(Dataset entries)
# # # #

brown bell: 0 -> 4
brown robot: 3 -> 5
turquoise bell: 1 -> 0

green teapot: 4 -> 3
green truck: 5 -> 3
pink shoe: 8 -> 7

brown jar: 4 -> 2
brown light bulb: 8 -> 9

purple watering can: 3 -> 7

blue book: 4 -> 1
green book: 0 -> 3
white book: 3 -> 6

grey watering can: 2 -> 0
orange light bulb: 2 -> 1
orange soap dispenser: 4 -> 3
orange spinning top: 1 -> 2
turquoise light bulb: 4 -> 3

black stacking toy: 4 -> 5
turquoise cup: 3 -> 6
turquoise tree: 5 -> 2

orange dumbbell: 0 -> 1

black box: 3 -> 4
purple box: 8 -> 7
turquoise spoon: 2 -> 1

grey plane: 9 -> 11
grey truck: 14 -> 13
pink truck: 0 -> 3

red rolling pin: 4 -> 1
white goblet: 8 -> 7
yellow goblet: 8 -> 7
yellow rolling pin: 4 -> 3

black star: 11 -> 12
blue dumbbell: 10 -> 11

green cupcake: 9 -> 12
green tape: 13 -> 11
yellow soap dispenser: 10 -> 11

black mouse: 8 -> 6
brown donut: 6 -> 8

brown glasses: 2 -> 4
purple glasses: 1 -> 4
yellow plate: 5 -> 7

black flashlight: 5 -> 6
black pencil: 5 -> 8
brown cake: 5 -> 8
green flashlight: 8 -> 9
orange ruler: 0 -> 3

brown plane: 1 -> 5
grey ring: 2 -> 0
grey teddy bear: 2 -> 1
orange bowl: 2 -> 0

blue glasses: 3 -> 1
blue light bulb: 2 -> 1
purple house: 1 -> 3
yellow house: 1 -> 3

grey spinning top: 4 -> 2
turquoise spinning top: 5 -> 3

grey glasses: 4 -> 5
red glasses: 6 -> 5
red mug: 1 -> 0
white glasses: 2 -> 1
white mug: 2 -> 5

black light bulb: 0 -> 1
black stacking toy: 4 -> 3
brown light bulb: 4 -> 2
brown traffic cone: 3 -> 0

# # # #

• TASK TO CARRY OUT: In the data above, retype exactly and only the lines between the one holding "brown donut: 6 -> 8" and the one holding "grey ring: 2 -> 0", inclusive.

• TASK SOLUTION:
brown donut: 6 -> 8

brown glasses: 2 -> 4
purple glasses: 1 -> 4
yellow plate: 5 -> 7

black flashlight: 5 -> 6
black pencil: 5 -> 8
brown cake: 5 -> 8
green flashlight: 8 -> 9
orange ruler: 0 -> 3

brown plane: 1 -> 5
grey ring: 2 -> 0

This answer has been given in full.